[Dataset items]
━━━━━━

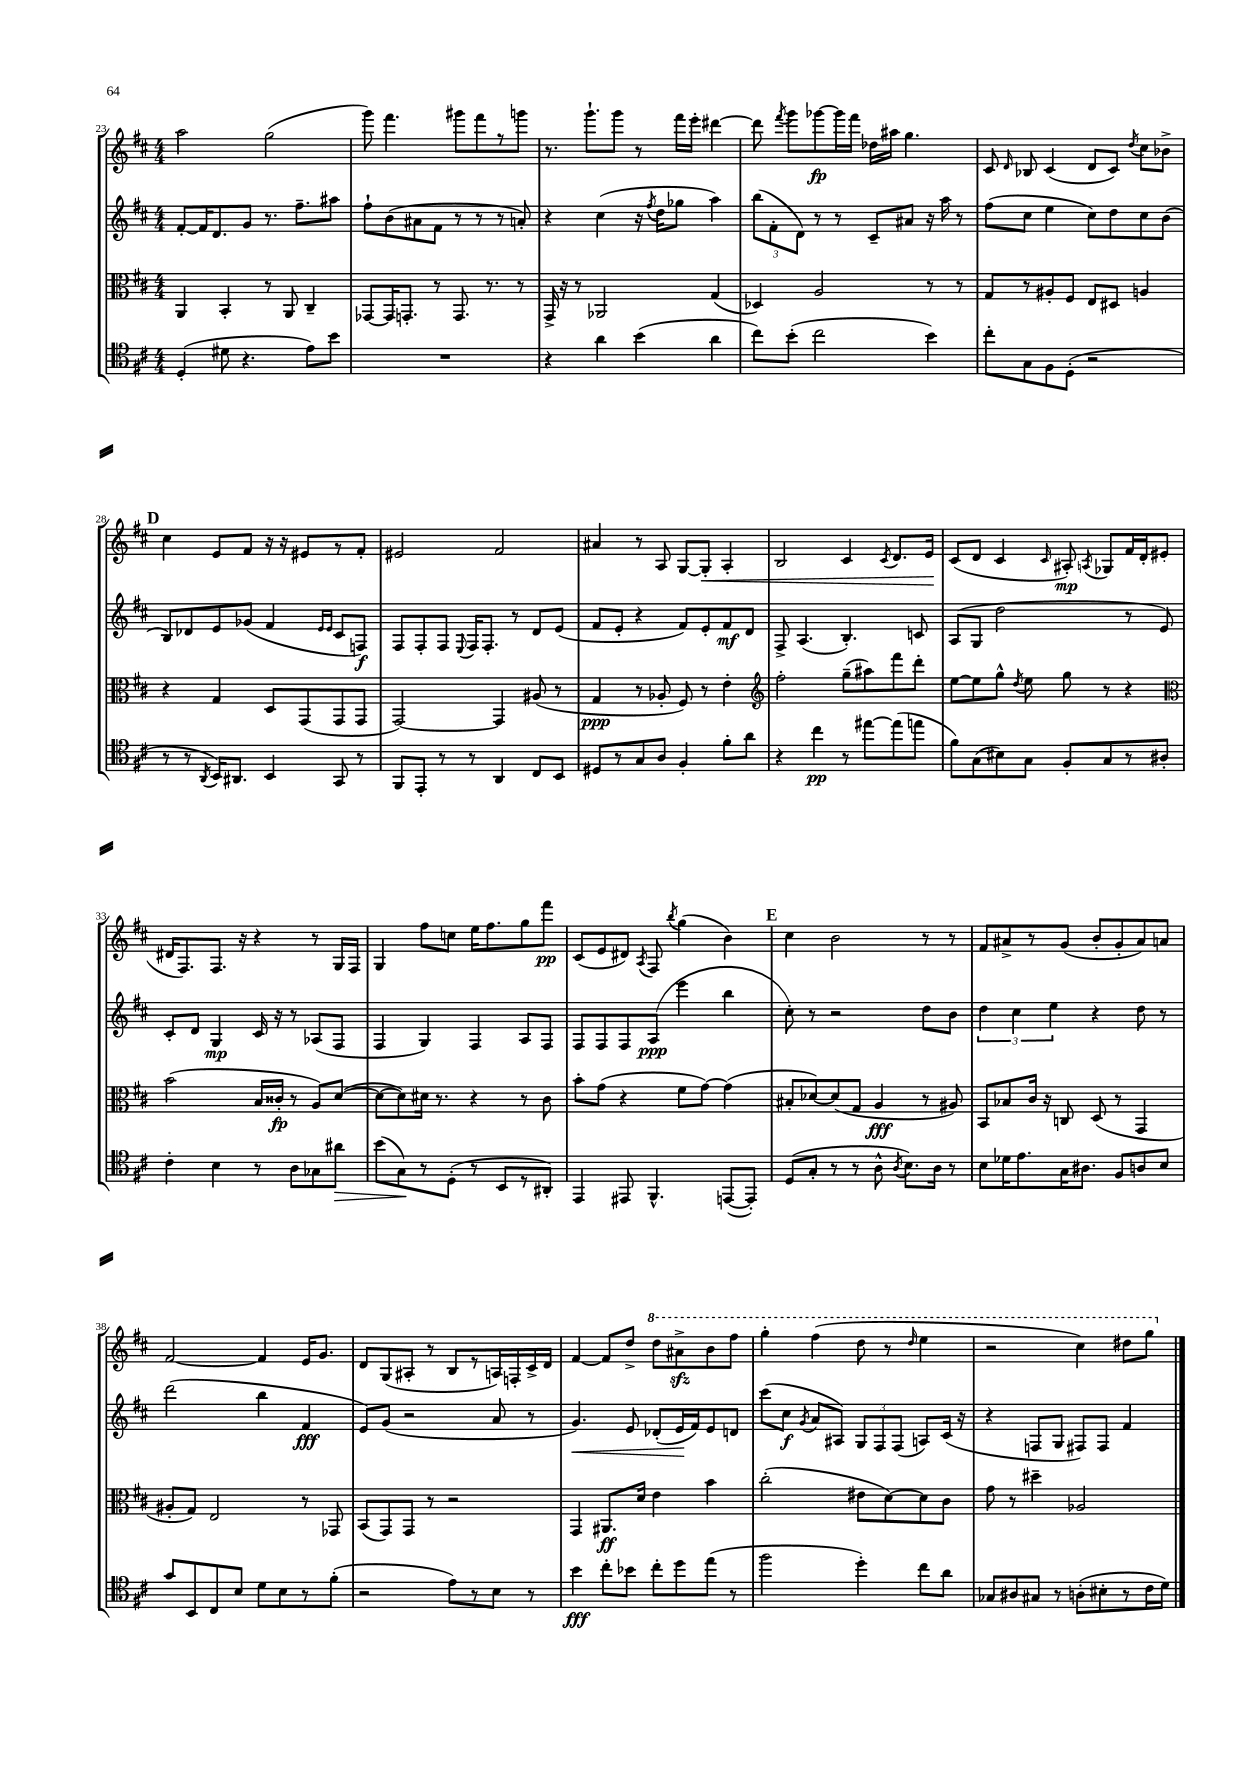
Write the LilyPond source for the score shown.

<<
\new StaffGroup <<
\new Staff = "s0" {
    \clef treble \key d \major \numericTimeSignature \time 4/4
    \autoBeamOff a''2 g''2( |
    g'''8) fis'''4. gis'''8[ fis'''8 r8 g'''8] |
    r8. g'''8.[-! g'''8] r8 fis'''16[ e'''16]-. dis'''4~ |
    dis'''8 \acciaccatura { fis'''8 } g'''8[ ges'''8~\fp ges'''16 fis'''16] des''16[ ais''16] g''4. |
    cis'8 \grace { d'16 } bes8 cis'4( d'8[ cis'8]) \acciaccatura { d''8 } cis''8[ bes'8]-> |
    \mark \markup { \bold "D" } cis''4 e'8[ fis'8] r16 r16 eis'8[ r8 fis'8]-. |
    eis'2 fis'2 |
    ais'4 r8 a8 g8[~ g8]-.\< a4-. |
    b2 cis'4 \acciaccatura { cis'8 } d'8.[ e'16]\! |
    cis'8[( d'8] cis'4 \grace { cis'16 } ais8-.\mp) \acciaccatura { a8 } ges8[ fis'16 d'16-. eis'8]( |
    dis'16[ fis8.) fis8.] r16 r4 r8 g16[ fis16] |
    g4 fis''8[ c''8] e''16[ fis''8. g''8 fis'''8]\pp |
    cis'8[( e'8 dis'8]) \acciaccatura { a8 } fis8 \acciaccatura { b''8 } g''4( b'4) |
    \mark \markup { \bold "E" } cis''4 b'2 r8 r8 |
    fis'8[ ais'8-> r8 g'8]( b'8[-. g'8-. ais'8) a'8] |
    fis'2~ fis'4 e'16[ g'8.] |
    d'8[ g8( ais8]-. r8 b8[ r8 a16) f16-. cis'16-> d'16] |
    fis'4~ fis'8[ d''8]-> \ottava #1 d'''8[ ais''8->\sfz b''8 fis'''8] |
    g'''4-. fis'''4( d'''8 r8 \grace { d'''16 } e'''4 |
    r2 cis'''4) dis'''8[ g'''8] \ottava #0 \bar "|." |
}
\new Staff = "s1" {
    \clef treble \key d \major \numericTimeSignature \time 4/4
    \autoBeamOff fis'8[~-. fis'16 d'8. g'8] r8. fis''8.[-- ais''8] |
    fis''8[-! b'8( ais'8 fis'8] r8 r8 r8 a'8-.) |
    r4 cis''4( r16 \acciaccatura { fis''8 } d''16[ ges''8] a''4) |
    \tuplet 3/2 { b''8[( fis'8-. d'8]) } r8 r8 cis'8[-- ais'8] r16 a''16 r8 |
    fis''8[( cis''8] e''4 cis''8[) d''8 cis''8 b'8]( |
    \mark \markup { \bold "D" } b8[) des'8 e'8 ges'8]( fis'4 \grace { e'16[ e'16] } cis'8[ f8]\f) |
    fis8[ fis8-. fis8] \appoggiatura { e8 } fis16[ fis8.]-. r8 d'8[ e'8]( |
    fis'8[ e'8]-. r4 fis'8[) e'8-. fis'8\mf d'8] |
    fis8-> a4.( b4.-.) c'8 |
    a8[( g8] d''2 r8 e'8) |
    cis'8[-. d'8] g4\mp cis'16 r16 r8 aes8[( fis8] |
    fis4 g4) fis4 a8[ fis8] |
    fis8[ fis8 fis8 a8]\ppp( e'''4 b''4 |
    \mark \markup { \bold "E" } cis''8-.) r8 r2 d''8[ b'8] |
    \tuplet 3/2 { d''4 cis''4 e''4 } r4 d''8 r8 |
    d'''2( b''4 fis'4\fff |
    e'8[) g'8]( r2 a'8 r8 |
    g'4.\<) e'8 des'8[-.( e'16\! fis'16) e'8 d'8] |
    cis'''8[( cis''8]\f \acciaccatura { g'8 } a'8[ ais8]) \tuplet 3/2 { g8[ fis8 fis8]( } a8[) cis'16]( r16 |
    r4 f8[ g8] fis8[) fis8] fis'4 \bar "|." |
}
\new Staff = "s2" {
    \clef alto \key d \major \numericTimeSignature \time 4/4
    \autoBeamOff a,4 b,4-. r8 a,8 cis4-- |
    ges,8[~ ges,16 g,8.]-. r8 g,8. r8. r8 |
    g,16-> r16 r8 aes,2 g4( |
    des4) a2 r8 r8 |
    g8[ r8 ais8-. fis8] e8[ dis8] a4 |
    \mark \markup { \bold "D" } r4 g4 d8[ g,8( g,8 g,8] |
    g,2~) g,4 ais8( r8 |
    g4\ppp r8 aes8-. fis8) r8 e'4-. |
    \clef treble fis''2-. g''8[--( ais''8) fis'''8 d'''8]-. |
    e''8[~ e''8 g''8]-^ \acciaccatura { d''8 } e''8 g''8 r8 r4 |
    \clef alto b'2( b16[ cisis'16]-.\fp r8 a8[) d'8]~( |
    d'8[~ d'8) dis'16] r8. r4 r8 cis'8 |
    b'8[-. g'8]( r4 fis'8[ g'8]~) g'4( |
    \mark \markup { \bold "E" } bis8[-. des'8~) des'8( g8] a4\fff r8 ais8) |
    b,8[ bes8 cis'16] r16 c8 d8( r8 g,4 |
    ais8[-. g8]) e2 r8 ges,8 |
    b,8[( g,8) g,8] r8 r2 |
    g,4 ais,8.[\ff d'16] e'4 b'4 |
    cis''2-.( eis'8[ d'8~) d'8 cis'8] |
    g'8 r8 dis''4-- aes2 \bar "|." |
}
\new Staff = "s3" {
    \clef tenor \key d \major \numericTimeSignature \time 4/4
    \autoBeamOff d4-.( dis'8 r4. e'8[) b'8] |
    R1 |
    r4 a'4 b'4( a'4 |
    cis''8[) b'8]-.( cis''2 b'4) |
    cis''8[-. g8 fis8 d8]-.( r2 |
    \mark \markup { \bold "D" } r8 r8 \acciaccatura { a,8 } b,16[) ais,8.] b,4 g,8 r8 |
    fis,8[ e,8]-. r8 r8 a,4 cis8[ b,8] |
    dis8[ r8 g8 a8] fis4-. fis'8[-. a'8] |
    r4 cis''4\pp r8 eis''8[~ eis''8( e''8] |
    fis'8[) g8( bis8) g8] fis8[-. g8 r8 ais8]-. |
    cis'4-. b4 r8 a8[ ges8 ais'8]\> |
    b'8[( g8\!) r8 d8]-.( r8 b,8[ r8 ais,8]-.) |
    e,4 eis,8 fis,4.-^ e,8[~( e,8]-.) |
    \mark \markup { \bold "E" } d8[( g8]-. r8 r8 a8-^ \acciaccatura { a8 } b8.[) a16] r8 |
    b8[ des'16 e'8. g16 ais8.] fis8[ a8 b8] |
    g'8[ b,8 cis8 b8] d'8[ b8 r8 fis'8]-.( |
    r2 e'8[) r8 b8] r8 |
    b'4\fff cis''8[-. bes'8] cis''8[-. d''8 e''8]( r8 |
    fis''2 d''4-.) cis''8[ a'8] |
    ges8[ ais8 gis8] r8 a8[-.( bis8-. r8 cis'16 d'16]) \bar "|." |
}
>>
>>
\layout { \context { \Score currentBarNumber = #23 } }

━━━━━━

What this task involves -
Find each line in the items above that contains the string "major" with matching case, and copy all of those lines.

Correct output -
    \clef treble \key d \major \numericTimeSignature \time 4/4
    \clef treble \key d \major \numericTimeSignature \time 4/4
    \clef alto \key d \major \numericTimeSignature \time 4/4
    \clef tenor \key d \major \numericTimeSignature \time 4/4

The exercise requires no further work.